### ASSIGNMENT
From the records below, please return each line that holds the word "white".

### RECORD EXCERPTS
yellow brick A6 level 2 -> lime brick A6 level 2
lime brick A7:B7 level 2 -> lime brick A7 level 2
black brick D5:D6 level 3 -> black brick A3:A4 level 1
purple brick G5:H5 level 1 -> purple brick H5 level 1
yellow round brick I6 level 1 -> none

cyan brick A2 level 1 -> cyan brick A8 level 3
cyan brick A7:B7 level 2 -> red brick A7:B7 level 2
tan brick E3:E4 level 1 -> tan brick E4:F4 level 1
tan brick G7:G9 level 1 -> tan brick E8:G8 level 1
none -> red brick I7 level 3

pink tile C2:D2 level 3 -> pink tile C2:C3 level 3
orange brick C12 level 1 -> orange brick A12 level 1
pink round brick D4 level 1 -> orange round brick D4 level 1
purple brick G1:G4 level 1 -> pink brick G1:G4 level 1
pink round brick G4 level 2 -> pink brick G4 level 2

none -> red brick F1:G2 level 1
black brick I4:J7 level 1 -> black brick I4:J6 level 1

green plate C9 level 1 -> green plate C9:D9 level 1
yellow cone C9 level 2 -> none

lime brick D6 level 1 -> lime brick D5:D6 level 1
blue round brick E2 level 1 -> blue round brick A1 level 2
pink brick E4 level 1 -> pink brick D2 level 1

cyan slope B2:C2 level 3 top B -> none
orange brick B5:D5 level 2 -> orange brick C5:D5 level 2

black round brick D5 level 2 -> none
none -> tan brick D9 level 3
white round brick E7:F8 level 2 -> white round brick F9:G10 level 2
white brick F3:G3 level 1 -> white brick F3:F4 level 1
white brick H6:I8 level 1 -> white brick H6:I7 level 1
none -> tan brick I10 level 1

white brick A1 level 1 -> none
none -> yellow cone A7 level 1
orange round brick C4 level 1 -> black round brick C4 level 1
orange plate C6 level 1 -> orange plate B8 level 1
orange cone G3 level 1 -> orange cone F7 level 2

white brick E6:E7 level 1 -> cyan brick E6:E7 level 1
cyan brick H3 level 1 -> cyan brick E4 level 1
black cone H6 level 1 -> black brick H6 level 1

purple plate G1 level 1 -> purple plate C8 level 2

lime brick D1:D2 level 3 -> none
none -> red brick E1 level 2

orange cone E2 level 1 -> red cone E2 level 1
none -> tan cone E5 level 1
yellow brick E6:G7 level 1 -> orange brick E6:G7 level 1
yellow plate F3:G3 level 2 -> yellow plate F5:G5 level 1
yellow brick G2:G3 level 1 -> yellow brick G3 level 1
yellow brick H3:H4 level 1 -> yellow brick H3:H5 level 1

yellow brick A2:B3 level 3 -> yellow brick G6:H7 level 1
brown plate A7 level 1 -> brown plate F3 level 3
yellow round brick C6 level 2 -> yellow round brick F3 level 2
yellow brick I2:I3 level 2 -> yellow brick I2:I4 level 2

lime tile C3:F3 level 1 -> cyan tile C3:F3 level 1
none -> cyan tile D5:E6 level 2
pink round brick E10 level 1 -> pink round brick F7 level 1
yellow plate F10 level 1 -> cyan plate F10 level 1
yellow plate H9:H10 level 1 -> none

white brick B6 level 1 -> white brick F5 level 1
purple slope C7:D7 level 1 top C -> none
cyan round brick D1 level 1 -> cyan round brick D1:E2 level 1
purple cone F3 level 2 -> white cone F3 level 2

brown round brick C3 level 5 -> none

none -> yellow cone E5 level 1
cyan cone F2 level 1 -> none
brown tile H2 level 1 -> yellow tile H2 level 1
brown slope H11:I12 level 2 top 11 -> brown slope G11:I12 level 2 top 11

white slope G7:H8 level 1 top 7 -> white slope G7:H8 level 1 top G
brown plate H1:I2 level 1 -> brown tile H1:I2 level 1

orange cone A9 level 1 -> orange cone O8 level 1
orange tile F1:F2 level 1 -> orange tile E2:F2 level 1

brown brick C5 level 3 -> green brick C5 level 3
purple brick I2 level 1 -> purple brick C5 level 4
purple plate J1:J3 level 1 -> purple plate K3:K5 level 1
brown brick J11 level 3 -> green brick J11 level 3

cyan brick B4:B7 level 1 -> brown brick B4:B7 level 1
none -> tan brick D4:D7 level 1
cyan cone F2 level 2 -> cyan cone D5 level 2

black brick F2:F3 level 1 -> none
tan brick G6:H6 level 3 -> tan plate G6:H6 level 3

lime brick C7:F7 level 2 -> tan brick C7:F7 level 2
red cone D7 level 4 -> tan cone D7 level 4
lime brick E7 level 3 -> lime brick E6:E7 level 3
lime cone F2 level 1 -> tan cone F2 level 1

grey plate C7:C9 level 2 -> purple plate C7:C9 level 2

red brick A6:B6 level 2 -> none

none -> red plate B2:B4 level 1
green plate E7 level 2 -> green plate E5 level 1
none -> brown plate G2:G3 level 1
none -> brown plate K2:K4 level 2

### RESULT OF THIS EXERCISE
white round brick E7:F8 level 2 -> white round brick F9:G10 level 2
white brick F3:G3 level 1 -> white brick F3:F4 level 1
white brick H6:I8 level 1 -> white brick H6:I7 level 1
white brick A1 level 1 -> none
white brick E6:E7 level 1 -> cyan brick E6:E7 level 1
white brick B6 level 1 -> white brick F5 level 1
purple cone F3 level 2 -> white cone F3 level 2
white slope G7:H8 level 1 top 7 -> white slope G7:H8 level 1 top G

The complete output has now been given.